→ **YOUR OBJECTIVE**:
Count, in the entries below, the lines in which "turquoise" occurs. Give the number, nothing more.

[SOURCE RECORDS]

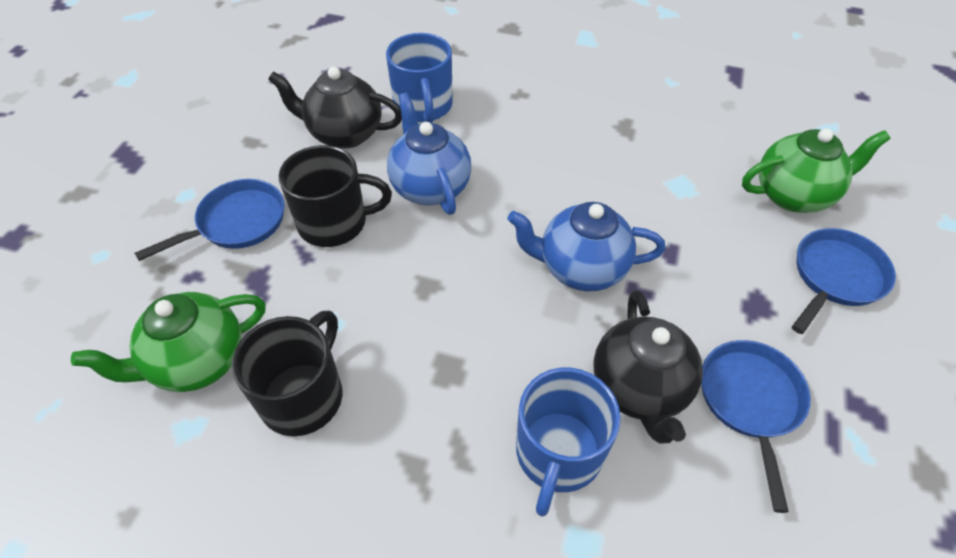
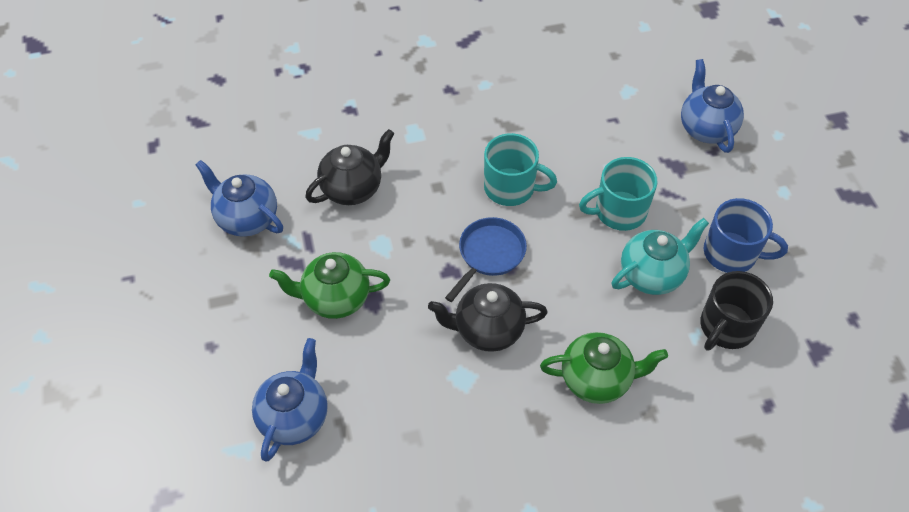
black mug: 2 -> 1
blue mug: 2 -> 1
blue pan: 3 -> 1
blue teapot: 2 -> 3
turquoise mug: 0 -> 2
turquoise teapot: 0 -> 1

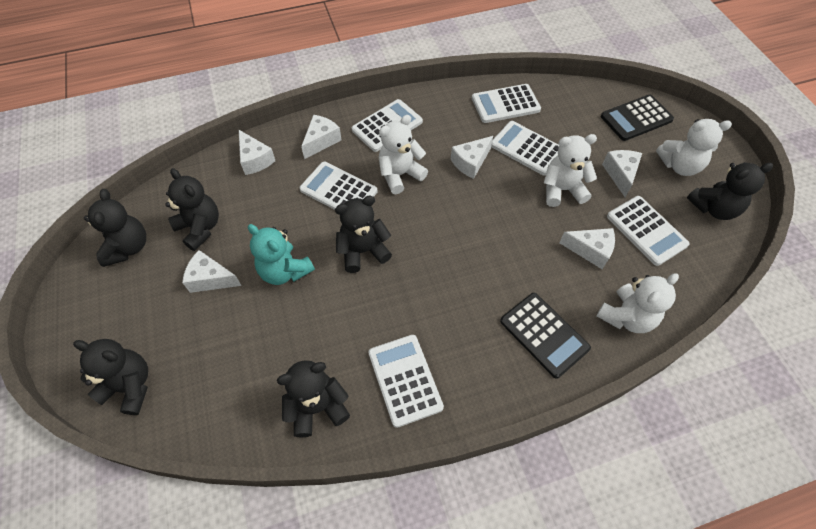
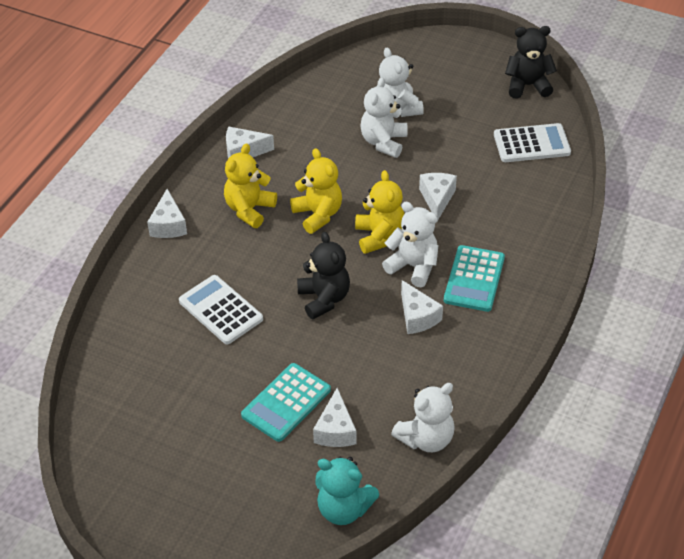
black calculator: 2 -> 0
black teddy bear: 6 -> 2
turquoise calculator: 0 -> 2
white calculator: 6 -> 2
white cheese: 6 -> 5
yellow teddy bear: 0 -> 3

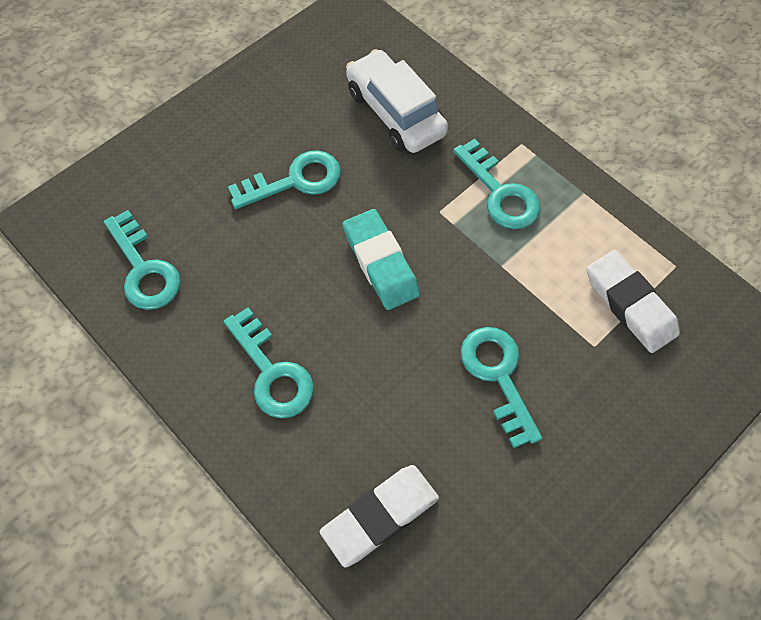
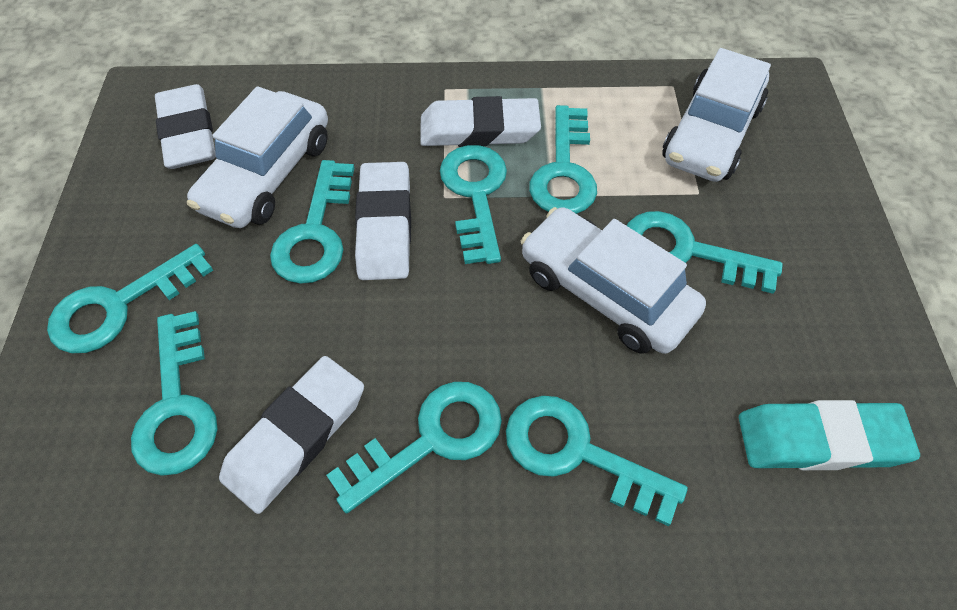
turquoise key: 5 -> 8
white car: 1 -> 3
white eraser: 2 -> 4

[/SOURCE RECORDS]

→ **COMPLETED EXERCISE**:
4